WRITTEN REQUEST: Can you convert every line of the data below into a JSON list of strings, one string per line, skipping blank lines and omitting the pictures?

__________

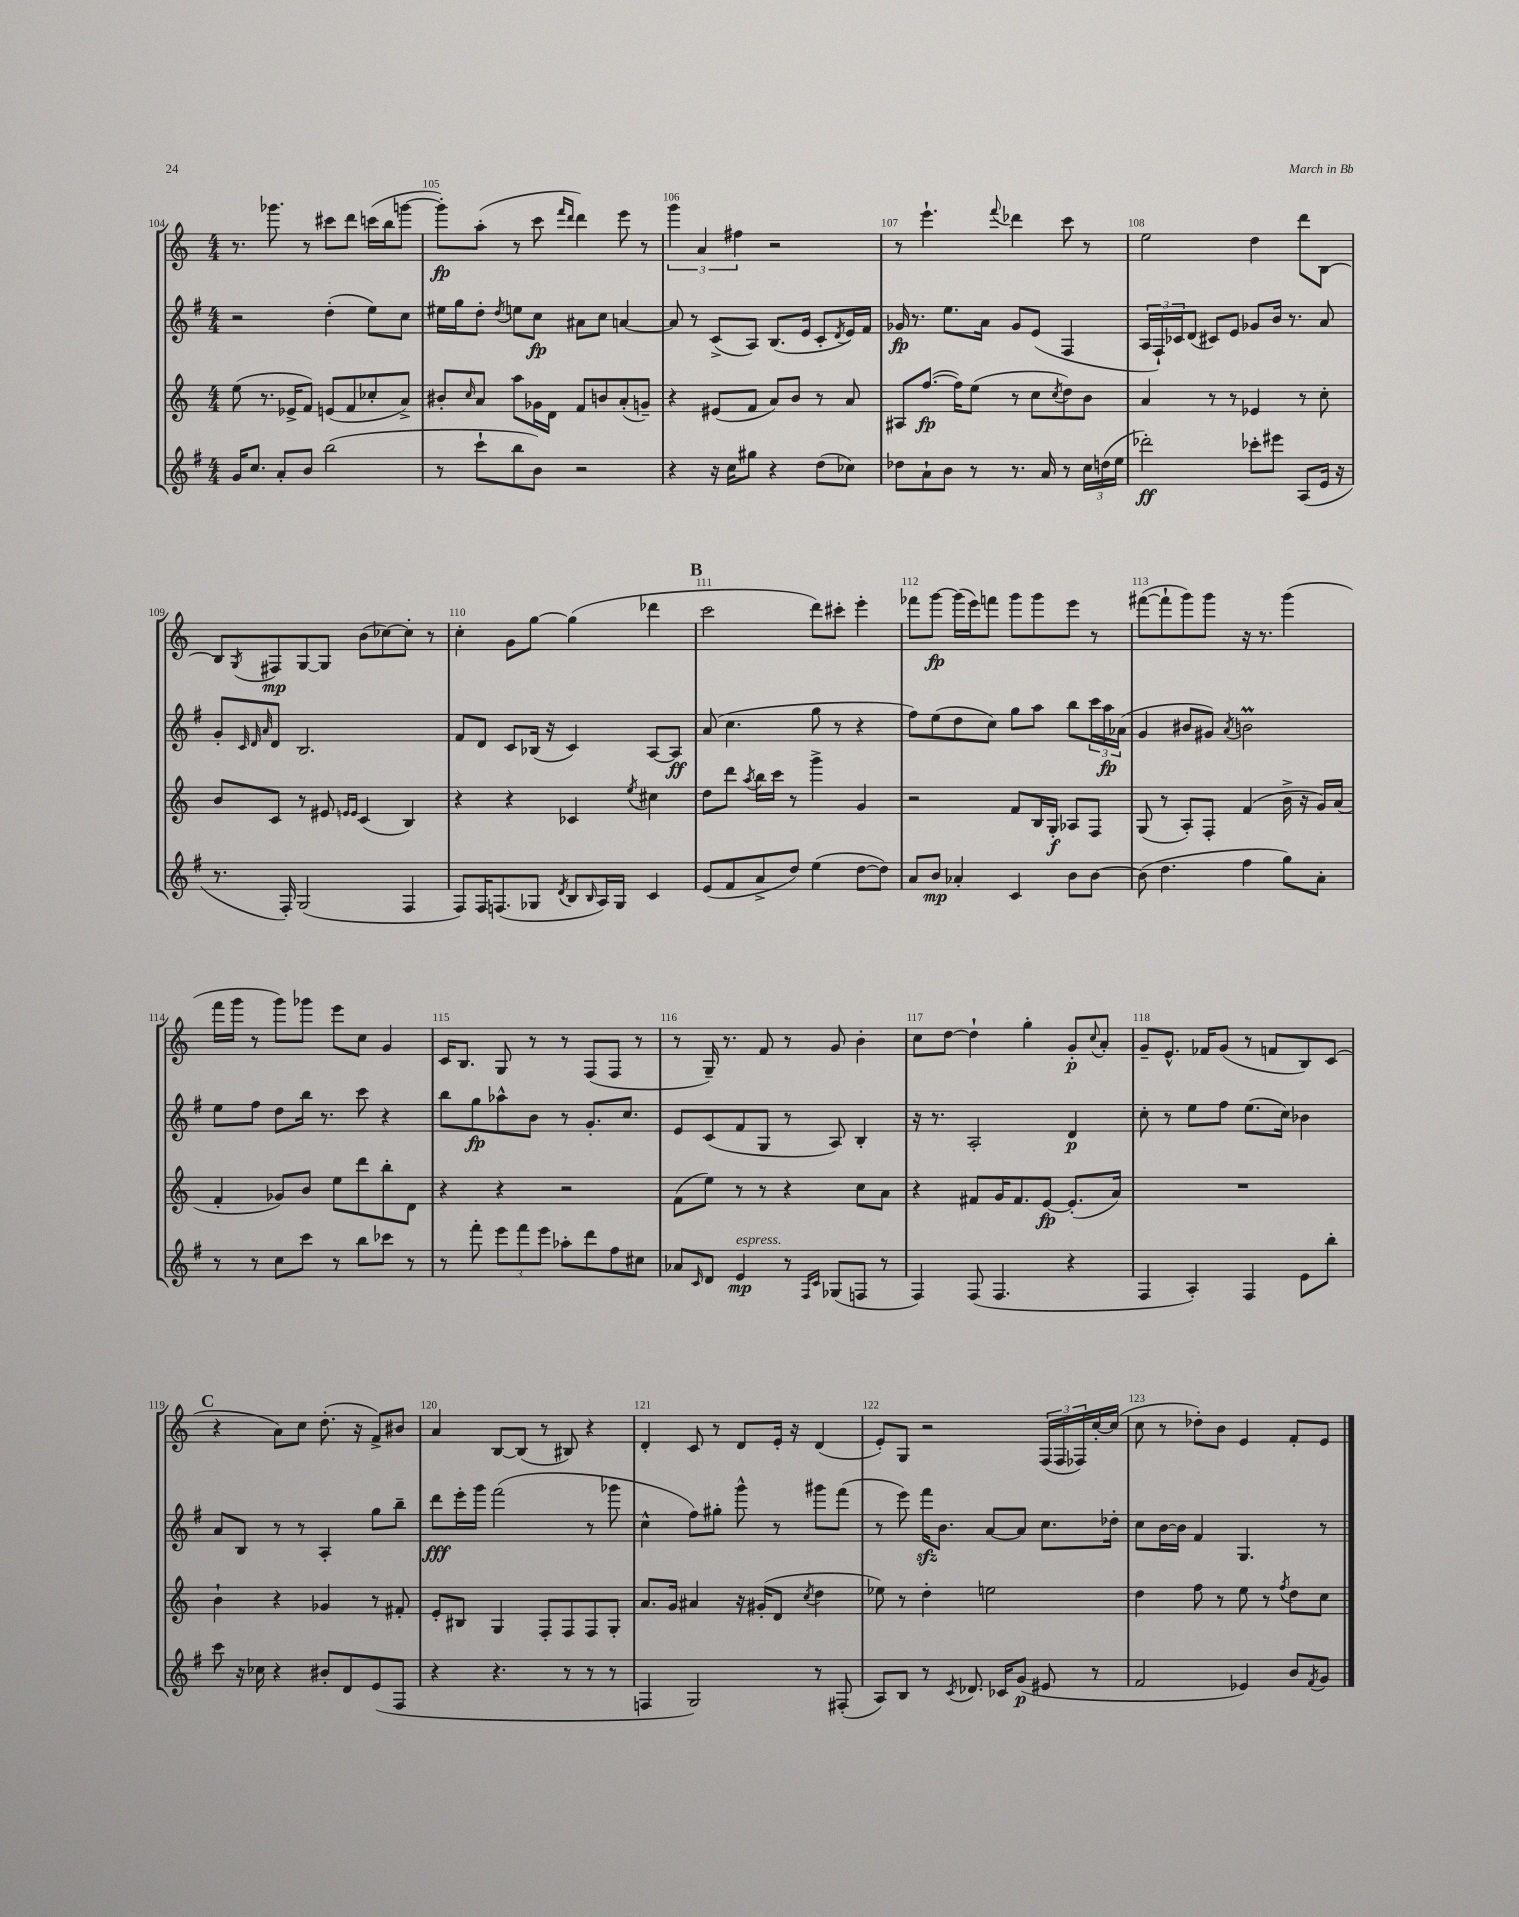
<<
\new StaffGroup <<
\new Staff = "s0" {
    \clef treble \key c \major \numericTimeSignature \time 4/4
    r8. ges'''8. r8 cis'''8 d'''8 c'''16( b''16 g'''8~ |
    g'''8-.\fp) a''8-.( r8 c'''8 \grace { f'''16 d'''16 } d'''4) e'''8 r8 |
    \tuplet 3/2 { g'''4 a'4 fis''4 } r2 |
    r8 e'''4.-! \appoggiatura { f'''8 } des'''4 c'''8 r8 |
    e''2 d''4 d'''8 b8~ |
    b8 \acciaccatura { g8 } fis8\mp g8~ g8 b'8( ces''8~) ces''8-. r8 |
    c''4-. g'8 g''8~ g''4( des'''4 |
    \mark \markup { \bold "B" } c'''2 d'''8) cis'''8-. e'''4-. |
    fes'''8 g'''8~\fp g'''16( e'''16) f'''8 g'''8 g'''8 e'''8 r8 |
    fis'''8~( fis'''8-! g'''8) g'''8 r16 r8. g'''4( |
    f'''16 g'''16 r8 g'''8) ges'''8 e'''8 c''8 g'4 |
    c'16 b8. g8 r8 r8 f8( f8 r8 |
    r8 g16--) r8. f'8 r8 g'8 b'4-. |
    c''8 d''8~ d''4-! g''4-. g'8-.\p \appoggiatura { c''8 } a'8-. |
    g'8-- e'8.-^ fes'16 g'8( r8 f'8 b8) c'8( |
    \mark \markup { \bold "C" } r4 a'8) c''8 d''8.-.( r16 f'8->) bis'8 |
    a'4 b8~ b8( r8 bis8) r4 |
    d'4-. c'8 r8 d'8 e'16-. r16 d'4( |
    e'8-.) g8 r2 \tuplet 3/2 { f16( f16 fes16) } c''16~-. c''16( |
    c''8 r8 des''8-.) b'8 e'4 f'8-. e'8 \bar "|." |
}
\new Staff = "s1" {
    \clef treble \key g \major \numericTimeSignature \time 4/4
    r2 d''4-.( e''8) c''8 |
    eis''16 g''16 d''8-. \acciaccatura { d''8 } e''8 c''8\fp ais'8 c''8 a'4~ |
    a'8 r8 c'8->( a8) b8.( e'16 c'8-. \acciaccatura { d'8 } e'16) fis'16 |
    ges'16\fp r8. e''8. a'16 ges'8 e'8( fis4 |
    \tuplet 3/2 { a16 fis16-!) ces'16 } d'8( cis'8) e'8 ges'8 b'16 r8. a'8 |
    g'8-. \grace { c'32 d'32 a'32 } d'8 b2. |
    fis'8 d'8 c'8 bes16( r16 c'4) a8~ a8\ff |
    \mark \markup { \bold "B" } a'8( c''4. g''8 r8 r4 |
    fis''8) e''8( d''8 c''8) g''8 a''8 b''8 \tuplet 3/2 { c'''16 a''16\fp aes'16( } |
    g'4 bis'8 gis'8) \acciaccatura { a'8 } b'2\prall |
    e''8 fis''8 d''8 b''16 r8. c'''8 r4 |
    b''8 g''8\fp aes''8-^ b'8 r8 g'8.-. c''8. |
    e'8 c'8( fis'8 g8 r8 a8) b4-. |
    r16 r8. a2-. d'4\p |
    c''8-. r8 e''8 fis''8 e''8.( c''16) bes'4 |
    \mark \markup { \bold "C" } a'8 b8 r8 r8 a4-. g''8 b''8-- |
    d'''8\fff e'''16-. g'''16 fis'''2( r8 ges'''8 |
    c''4-^ fis''8) gis''8-. g'''8-^ r8 gis'''8 fis'''8( |
    r8 e'''8) fis'''16\sfz b'8. a'8~ a'8 c''8. des''16-. |
    c''8 b'16~ b'16 fis'4 g4. r8 \bar "|." |
}
\new Staff = "s2" {
    \clef treble \key c \major \numericTimeSignature \time 4/4
    e''8( r8. ees'16-> f'8) e'8( f'8 ces''8-. a'8->) |
    bis'8-. \grace { c''16 } a'8 a''8 ges'16 d'16 f'8 b'8 a'8-.( g'8--) |
    r4 eis'8( f'8 a'8) b'8 r8 a'8 |
    ais8 f''8.~\fp( f''16) e''8( r8 c''8 \acciaccatura { c''8 } d''8) b'8 |
    a'4 r8 r8 ees'4 r8 c''8-. |
    b'8 c'8 r8 eis'8 \grace { e'16 e'16 } c'4( b4) |
    r4 r4 ces'4 \acciaccatura { e''8 } cis''4 |
    \mark \markup { \bold "B" } d''8 d'''8 \acciaccatura { a''8 } b''16 c'''16 r8 g'''4-> g'4 |
    r2 f'8 b16 g16-.\f aes8 f8 |
    g8( r8 a8-.) f8-. f'4( b'16-> r16 g'16) a'16( |
    f'4-. ges'8) b'8 e''8 d'''8 b''8-. d'8 |
    r4 r4 r2 |
    f'8( e''8) r8 r8 r4 c''8 a'8 |
    r4 fis'8 g'16 fis'8. e'8~\fp e'8.-.( a'16) |
    R1 |
    \mark \markup { \bold "C" } b'4-! r4 ges'4 r8 fis'8-. |
    e'8-. bis8 g4 f8-. f8 f8 g8-. |
    a'8. g'16 ais'4 r16 gis'16-.( d'8 \acciaccatura { c''8 } d''4 |
    ees''8) r8 d''4-. e''2 |
    d''4 f''8 r8 e''8 r8 \acciaccatura { f''8 } d''8 c''8 \bar "|." |
}
\new Staff = "s3" {
    \clef treble \key g \major \numericTimeSignature \time 4/4
    g'16 c''8. a'8-. b'8 b''2( |
    r8 c'''8-! b''8 b'8) r2 |
    r4 r16 c''16 gis''8 r4 d''8( ces''8) |
    des''8 a'8-! b'8 r8 r8. a'16 r8 \tuplet 3/2 { c''16 d''16( e''16 } |
    des'''2-.\ff) ces'''8-. eis'''8 a8( e'16 r16 |
    r8. fis16-.) g2( fis4 |
    fis8) fis16 f8.( ges8 \acciaccatura { d'8 } b8 \grace { b16 } a16) ges16 c'4 |
    \mark \markup { \bold "B" } e'8( fis'8 a'8-> d''8) e''4( d''8~ d''8) |
    a'8 b'8\mp aes'4-. c'4 b'8 b'8~ |
    b'8( d''4. fis''4 g''8) a'8-. |
    r8 r8 c''8 c'''8 r8 b''8 ces'''8 r8 |
    r8 fis'''8-. \tuplet 3/2 { e'''8 fis'''8 e'''8 } aes''8-. d'''8 fis''8 cis''8 |
    aes'8 \grace { c'16 } d'8 e'4\mp^\markup { \italic "espress." } r8 \grace { fis16 c'16 } ges8( f8 r8 |
    fis4) fis8( fis4. r4 |
    fis4 a4-.) fis4 e'8 b''8-. |
    \mark \markup { \bold "C" } c'''8 r16 ces''16 r4 bis'8-. d'8 e'8( fis8 |
    r4 r4. r8 r8 r8 |
    f4 g2) r8 fis8-.( |
    a8) b8 r8 \acciaccatura { c'8 } des'8. ces'16 g'8\p( eis'8 r8 |
    fis'2 ees'4) b'8 \acciaccatura { fis'8 } g'8 \bar "|." |
}
>>
>>
\layout { \context { \Score currentBarNumber = #104 \override BarNumber.break-visibility = ##(#f #t #t) barNumberVisibility = #all-bar-numbers-visible } }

__________

SOLUTION TO THE PROBLEM:
[
  "<<",
  "\\new StaffGroup <<",
  "\\new Staff = \"s0\" {",
  "    \\clef treble \\key c \\major \\numericTimeSignature \\time 4/4",
  "    r8. ges'''8. r8 cis'''8 d'''8 c'''16( b''16 g'''8~ |",
  "    g'''8-.\\fp) a''8-.( r8 c'''8 \\grace { f'''16 d'''16 } d'''4) e'''8 r8 |",
  "    \\tuplet 3/2 { g'''4 a'4 fis''4 } r2 |",
  "    r8 e'''4.-! \\appoggiatura { f'''8 } des'''4 c'''8 r8 |",
  "    e''2 d''4 d'''8 b8~ |",
  "    b8 \\acciaccatura { g8 } fis8\\mp g8~ g8 b'8( ces''8~) ces''8-. r8 |",
  "    c''4-. g'8 g''8~ g''4( des'''4 |",
  "    \\mark \\markup { \\bold \"B\" } c'''2 d'''8) cis'''8-. e'''4-. |",
  "    fes'''8 g'''8~\\fp g'''16( e'''16) f'''8 g'''8 g'''8 e'''8 r8 |",
  "    fis'''8~( fis'''8-! g'''8) g'''8 r16 r8. g'''4( |",
  "    f'''16 g'''16 r8 g'''8) ges'''8 e'''8 c''8 g'4 |",
  "    c'16 b8. g8 r8 r8 f8( f8 r8 |",
  "    r8 g16--) r8. f'8 r8 g'8 b'4-. |",
  "    c''8 d''8~ d''4-! g''4-. g'8-.\\p \\appoggiatura { c''8 } a'8-. |",
  "    g'8-- e'8.-^ fes'16 g'8( r8 f'8 b8) c'8( |",
  "    \\mark \\markup { \\bold \"C\" } r4 a'8) c''8 d''8.-.( r16 f'8->) bis'8 |",
  "    a'4 b8~ b8( r8 bis8) r4 |",
  "    d'4-. c'8 r8 d'8 e'16-. r16 d'4( |",
  "    e'8-.) g8 r2 \\tuplet 3/2 { f16( f16 fes16) } c''16~-. c''16( |",
  "    c''8 r8 des''8-.) b'8 e'4 f'8-. e'8 \\bar \"|.\" |",
  "}",
  "\\new Staff = \"s1\" {",
  "    \\clef treble \\key g \\major \\numericTimeSignature \\time 4/4",
  "    r2 d''4-.( e''8) c''8 |",
  "    eis''16 g''16 d''8-. \\acciaccatura { d''8 } e''8 c''8\\fp ais'8 c''8 a'4~ |",
  "    a'8 r8 c'8->( a8) b8.( e'16 c'8-. \\acciaccatura { d'8 } e'16) fis'16 |",
  "    ges'16\\fp r8. e''8. a'16 ges'8 e'8( fis4 |",
  "    \\tuplet 3/2 { a16 fis16-!) ces'16 } d'8( cis'8) e'8 ges'8 b'16 r8. a'8 |",
  "    g'8-. \\grace { c'32 d'32 a'32 } d'8 b2. |",
  "    fis'8 d'8 c'8 bes16( r16 c'4) a8~ a8\\ff |",
  "    \\mark \\markup { \\bold \"B\" } a'8( c''4. g''8 r8 r4 |",
  "    fis''8) e''8( d''8 c''8) g''8 a''8 b''8 \\tuplet 3/2 { c'''16 a''16\\fp aes'16( } |",
  "    g'4 bis'8 gis'8) \\acciaccatura { a'8 } b'2\\prall |",
  "    e''8 fis''8 d''8 b''16 r8. c'''8 r4 |",
  "    b''8 g''8\\fp aes''8-^ b'8 r8 g'8.-. c''8. |",
  "    e'8 c'8( fis'8 g8 r8 a8) b4-. |",
  "    r16 r8. a2-. d'4\\p |",
  "    c''8-. r8 e''8 fis''8 e''8.( c''16) bes'4 |",
  "    \\mark \\markup { \\bold \"C\" } a'8 b8 r8 r8 a4-. g''8 b''8-- |",
  "    d'''8\\fff e'''16-. g'''16 fis'''2( r8 ges'''8 |",
  "    c''4-^ fis''8) gis''8-. g'''8-^ r8 gis'''8 fis'''8( |",
  "    r8 e'''8) fis'''16\\sfz b'8. a'8~ a'8 c''8. des''16-. |",
  "    c''8 b'16~ b'16 fis'4 g4. r8 \\bar \"|.\" |",
  "}",
  "\\new Staff = \"s2\" {",
  "    \\clef treble \\key c \\major \\numericTimeSignature \\time 4/4",
  "    e''8( r8. ees'16-> f'8) e'8( f'8 ces''8-. a'8->) |",
  "    bis'8-. \\grace { c''16 } a'8 a''8 ges'16 d'16 f'8 b'8 a'8-.( g'8--) |",
  "    r4 eis'8( f'8 a'8) b'8 r8 a'8 |",
  "    ais8 f''8.~\\fp( f''16) e''8( r8 c''8 \\acciaccatura { c''8 } d''8) b'8 |",
  "    a'4 r8 r8 ees'4 r8 c''8-. |",
  "    b'8 c'8 r8 eis'8 \\grace { e'16 e'16 } c'4( b4) |",
  "    r4 r4 ces'4 \\acciaccatura { e''8 } cis''4 |",
  "    \\mark \\markup { \\bold \"B\" } d''8 d'''8 \\acciaccatura { a''8 } b''16 c'''16 r8 g'''4-> g'4 |",
  "    r2 f'8 b16 g16-.\\f aes8 f8 |",
  "    g8( r8 a8-.) f8-. f'4( b'16-> r16 g'16) a'16( |",
  "    f'4-. ges'8) b'8 e''8 d'''8 b''8-. d'8 |",
  "    r4 r4 r2 |",
  "    f'8( e''8) r8 r8 r4 c''8 a'8 |",
  "    r4 fis'8 g'16 fis'8. e'8~\\fp e'8.-.( a'16) |",
  "    R1 |",
  "    \\mark \\markup { \\bold \"C\" } b'4-! r4 ges'4 r8 fis'8-. |",
  "    e'8-. bis8 g4 f8-. f8 f8 g8-. |",
  "    a'8. g'16 ais'4 r16 gis'16-.( d'8 \\acciaccatura { c''8 } d''4 |",
  "    ees''8) r8 d''4-. e''2 |",
  "    d''4 f''8 r8 e''8 r8 \\acciaccatura { f''8 } d''8 c''8 \\bar \"|.\" |",
  "}",
  "\\new Staff = \"s3\" {",
  "    \\clef treble \\key g \\major \\numericTimeSignature \\time 4/4",
  "    g'16 c''8. a'8-. b'8 b''2( |",
  "    r8 c'''8-! b''8 b'8) r2 |",
  "    r4 r16 c''16 gis''8 r4 d''8( ces''8) |",
  "    des''8 a'8-! b'8 r8 r8. a'16 r8 \\tuplet 3/2 { c''16 d''16( e''16 } |",
  "    des'''2-.\\ff) ces'''8-. eis'''8 a8( e'16 r16 |",
  "    r8. fis16-.) g2( fis4 |",
  "    fis8) fis16 f8.( ges8 \\acciaccatura { d'8 } b8 \\grace { b16 } a16) ges16 c'4 |",
  "    \\mark \\markup { \\bold \"B\" } e'8( fis'8 a'8-> d''8) e''4( d''8~ d''8) |",
  "    a'8 b'8\\mp aes'4-. c'4 b'8 b'8~ |",
  "    b'8( d''4. fis''4 g''8) a'8-. |",
  "    r8 r8 c''8 c'''8 r8 b''8 ces'''8 r8 |",
  "    r8 fis'''8-. \\tuplet 3/2 { e'''8 fis'''8 e'''8 } aes''8-. d'''8 fis''8 cis''8 |",
  "    aes'8 \\grace { c'16 } d'8 e'4\\mp^\\markup { \\italic \"espress.\" } r8 \\grace { fis16 c'16 } ges8( f8 r8 |",
  "    fis4) fis8( fis4. r4 |",
  "    fis4 a4-.) fis4 e'8 b''8-. |",
  "    \\mark \\markup { \\bold \"C\" } c'''8 r16 ces''16 r4 bis'8-. d'8 e'8( fis8 |",
  "    r4 r4. r8 r8 r8 |",
  "    f4 g2) r8 fis8-.( |",
  "    a8) b8 r8 \\acciaccatura { c'8 } des'8. ces'16 g'8\\p( eis'8 r8 |",
  "    fis'2 ees'4) b'8 \\acciaccatura { fis'8 } g'8 \\bar \"|.\" |",
  "}",
  ">>",
  ">>",
  "\\layout { \\context { \\Score currentBarNumber = #104 \\override BarNumber.break-visibility = ##(#f #t #t) barNumberVisibility = #all-bar-numbers-visible } }"
]